═════ Listing

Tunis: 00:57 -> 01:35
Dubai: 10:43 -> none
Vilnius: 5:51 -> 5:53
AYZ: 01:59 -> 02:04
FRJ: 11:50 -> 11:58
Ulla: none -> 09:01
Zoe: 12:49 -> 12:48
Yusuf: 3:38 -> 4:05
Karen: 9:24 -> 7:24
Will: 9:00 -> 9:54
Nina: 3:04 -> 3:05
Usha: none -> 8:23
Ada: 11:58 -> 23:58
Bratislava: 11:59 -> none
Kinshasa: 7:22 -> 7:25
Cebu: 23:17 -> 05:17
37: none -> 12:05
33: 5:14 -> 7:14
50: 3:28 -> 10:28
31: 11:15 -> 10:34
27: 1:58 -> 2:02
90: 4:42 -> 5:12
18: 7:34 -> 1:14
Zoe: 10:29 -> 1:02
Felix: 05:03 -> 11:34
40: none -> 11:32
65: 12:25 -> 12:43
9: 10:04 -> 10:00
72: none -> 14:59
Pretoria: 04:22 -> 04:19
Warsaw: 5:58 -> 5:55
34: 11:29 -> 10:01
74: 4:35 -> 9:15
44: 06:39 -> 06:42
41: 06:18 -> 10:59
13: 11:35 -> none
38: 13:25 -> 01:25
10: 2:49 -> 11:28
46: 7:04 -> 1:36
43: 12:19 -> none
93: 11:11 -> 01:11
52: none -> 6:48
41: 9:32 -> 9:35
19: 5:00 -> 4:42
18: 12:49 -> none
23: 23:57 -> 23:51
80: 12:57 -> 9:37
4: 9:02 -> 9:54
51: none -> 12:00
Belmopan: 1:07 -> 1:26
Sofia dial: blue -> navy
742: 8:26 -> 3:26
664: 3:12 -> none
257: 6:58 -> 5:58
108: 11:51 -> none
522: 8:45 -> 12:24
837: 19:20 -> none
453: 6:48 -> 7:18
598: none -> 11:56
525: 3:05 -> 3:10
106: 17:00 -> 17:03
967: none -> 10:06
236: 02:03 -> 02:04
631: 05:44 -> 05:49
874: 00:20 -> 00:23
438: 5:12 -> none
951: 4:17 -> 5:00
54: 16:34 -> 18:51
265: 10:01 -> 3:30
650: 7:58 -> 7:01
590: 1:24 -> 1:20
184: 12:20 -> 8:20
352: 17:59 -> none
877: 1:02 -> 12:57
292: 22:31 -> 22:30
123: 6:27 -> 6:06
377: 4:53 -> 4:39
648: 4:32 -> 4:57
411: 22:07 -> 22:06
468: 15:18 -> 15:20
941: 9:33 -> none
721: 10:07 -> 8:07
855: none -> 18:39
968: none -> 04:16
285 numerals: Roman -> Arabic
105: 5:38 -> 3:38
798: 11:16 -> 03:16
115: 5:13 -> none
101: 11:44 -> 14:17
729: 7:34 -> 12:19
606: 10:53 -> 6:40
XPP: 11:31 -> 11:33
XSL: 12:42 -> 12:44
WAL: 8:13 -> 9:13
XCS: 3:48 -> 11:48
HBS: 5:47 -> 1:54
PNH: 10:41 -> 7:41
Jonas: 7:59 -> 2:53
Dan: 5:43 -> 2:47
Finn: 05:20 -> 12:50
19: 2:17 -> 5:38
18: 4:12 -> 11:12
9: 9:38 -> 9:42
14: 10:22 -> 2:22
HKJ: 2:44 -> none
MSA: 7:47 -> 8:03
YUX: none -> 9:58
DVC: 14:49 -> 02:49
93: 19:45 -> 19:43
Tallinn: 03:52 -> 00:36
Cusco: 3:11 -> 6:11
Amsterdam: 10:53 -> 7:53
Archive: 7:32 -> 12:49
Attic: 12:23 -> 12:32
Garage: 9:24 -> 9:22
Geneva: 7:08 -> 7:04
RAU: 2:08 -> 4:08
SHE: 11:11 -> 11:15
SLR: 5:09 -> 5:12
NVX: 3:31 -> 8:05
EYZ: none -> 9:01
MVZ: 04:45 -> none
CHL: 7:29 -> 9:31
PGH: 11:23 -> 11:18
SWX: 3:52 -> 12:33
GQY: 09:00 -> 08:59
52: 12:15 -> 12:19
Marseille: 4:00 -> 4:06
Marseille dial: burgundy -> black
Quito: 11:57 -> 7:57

══════════

▶ _Problem details_:
Reproduce every line of the records above, from first to last, without changing a single character.

▶ _Exercise result_:
Tunis: 00:57 -> 01:35
Dubai: 10:43 -> none
Vilnius: 5:51 -> 5:53
AYZ: 01:59 -> 02:04
FRJ: 11:50 -> 11:58
Ulla: none -> 09:01
Zoe: 12:49 -> 12:48
Yusuf: 3:38 -> 4:05
Karen: 9:24 -> 7:24
Will: 9:00 -> 9:54
Nina: 3:04 -> 3:05
Usha: none -> 8:23
Ada: 11:58 -> 23:58
Bratislava: 11:59 -> none
Kinshasa: 7:22 -> 7:25
Cebu: 23:17 -> 05:17
37: none -> 12:05
33: 5:14 -> 7:14
50: 3:28 -> 10:28
31: 11:15 -> 10:34
27: 1:58 -> 2:02
90: 4:42 -> 5:12
18: 7:34 -> 1:14
Zoe: 10:29 -> 1:02
Felix: 05:03 -> 11:34
40: none -> 11:32
65: 12:25 -> 12:43
9: 10:04 -> 10:00
72: none -> 14:59
Pretoria: 04:22 -> 04:19
Warsaw: 5:58 -> 5:55
34: 11:29 -> 10:01
74: 4:35 -> 9:15
44: 06:39 -> 06:42
41: 06:18 -> 10:59
13: 11:35 -> none
38: 13:25 -> 01:25
10: 2:49 -> 11:28
46: 7:04 -> 1:36
43: 12:19 -> none
93: 11:11 -> 01:11
52: none -> 6:48
41: 9:32 -> 9:35
19: 5:00 -> 4:42
18: 12:49 -> none
23: 23:57 -> 23:51
80: 12:57 -> 9:37
4: 9:02 -> 9:54
51: none -> 12:00
Belmopan: 1:07 -> 1:26
Sofia dial: blue -> navy
742: 8:26 -> 3:26
664: 3:12 -> none
257: 6:58 -> 5:58
108: 11:51 -> none
522: 8:45 -> 12:24
837: 19:20 -> none
453: 6:48 -> 7:18
598: none -> 11:56
525: 3:05 -> 3:10
106: 17:00 -> 17:03
967: none -> 10:06
236: 02:03 -> 02:04
631: 05:44 -> 05:49
874: 00:20 -> 00:23
438: 5:12 -> none
951: 4:17 -> 5:00
54: 16:34 -> 18:51
265: 10:01 -> 3:30
650: 7:58 -> 7:01
590: 1:24 -> 1:20
184: 12:20 -> 8:20
352: 17:59 -> none
877: 1:02 -> 12:57
292: 22:31 -> 22:30
123: 6:27 -> 6:06
377: 4:53 -> 4:39
648: 4:32 -> 4:57
411: 22:07 -> 22:06
468: 15:18 -> 15:20
941: 9:33 -> none
721: 10:07 -> 8:07
855: none -> 18:39
968: none -> 04:16
285 numerals: Roman -> Arabic
105: 5:38 -> 3:38
798: 11:16 -> 03:16
115: 5:13 -> none
101: 11:44 -> 14:17
729: 7:34 -> 12:19
606: 10:53 -> 6:40
XPP: 11:31 -> 11:33
XSL: 12:42 -> 12:44
WAL: 8:13 -> 9:13
XCS: 3:48 -> 11:48
HBS: 5:47 -> 1:54
PNH: 10:41 -> 7:41
Jonas: 7:59 -> 2:53
Dan: 5:43 -> 2:47
Finn: 05:20 -> 12:50
19: 2:17 -> 5:38
18: 4:12 -> 11:12
9: 9:38 -> 9:42
14: 10:22 -> 2:22
HKJ: 2:44 -> none
MSA: 7:47 -> 8:03
YUX: none -> 9:58
DVC: 14:49 -> 02:49
93: 19:45 -> 19:43
Tallinn: 03:52 -> 00:36
Cusco: 3:11 -> 6:11
Amsterdam: 10:53 -> 7:53
Archive: 7:32 -> 12:49
Attic: 12:23 -> 12:32
Garage: 9:24 -> 9:22
Geneva: 7:08 -> 7:04
RAU: 2:08 -> 4:08
SHE: 11:11 -> 11:15
SLR: 5:09 -> 5:12
NVX: 3:31 -> 8:05
EYZ: none -> 9:01
MVZ: 04:45 -> none
CHL: 7:29 -> 9:31
PGH: 11:23 -> 11:18
SWX: 3:52 -> 12:33
GQY: 09:00 -> 08:59
52: 12:15 -> 12:19
Marseille: 4:00 -> 4:06
Marseille dial: burgundy -> black
Quito: 11:57 -> 7:57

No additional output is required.